* _Records from a data collection_:
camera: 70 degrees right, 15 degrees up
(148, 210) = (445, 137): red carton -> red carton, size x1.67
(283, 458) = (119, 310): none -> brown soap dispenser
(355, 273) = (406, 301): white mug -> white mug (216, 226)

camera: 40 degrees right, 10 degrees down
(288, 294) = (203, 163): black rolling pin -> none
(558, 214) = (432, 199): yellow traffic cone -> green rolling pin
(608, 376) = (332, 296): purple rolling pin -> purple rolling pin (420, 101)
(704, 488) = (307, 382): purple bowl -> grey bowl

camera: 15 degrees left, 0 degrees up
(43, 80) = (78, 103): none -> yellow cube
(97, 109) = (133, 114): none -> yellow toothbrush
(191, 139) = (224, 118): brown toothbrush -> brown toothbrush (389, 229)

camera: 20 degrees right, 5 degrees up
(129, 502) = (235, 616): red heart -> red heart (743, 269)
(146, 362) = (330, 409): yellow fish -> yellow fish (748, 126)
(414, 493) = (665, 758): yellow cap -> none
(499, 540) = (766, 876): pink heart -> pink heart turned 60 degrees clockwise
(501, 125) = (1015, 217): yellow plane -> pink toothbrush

* _Problem details_:
Copy out the line holding "(97, 109) = (133, 114): none". Then copy every later line of the data, unchanged, through the last one.

* _Response below_:
(97, 109) = (133, 114): none -> yellow toothbrush
(191, 139) = (224, 118): brown toothbrush -> brown toothbrush (389, 229)

camera: 20 degrees right, 5 degrees up
(129, 502) = (235, 616): red heart -> red heart (743, 269)
(146, 362) = (330, 409): yellow fish -> yellow fish (748, 126)
(414, 493) = (665, 758): yellow cap -> none
(499, 540) = (766, 876): pink heart -> pink heart turned 60 degrees clockwise
(501, 125) = (1015, 217): yellow plane -> pink toothbrush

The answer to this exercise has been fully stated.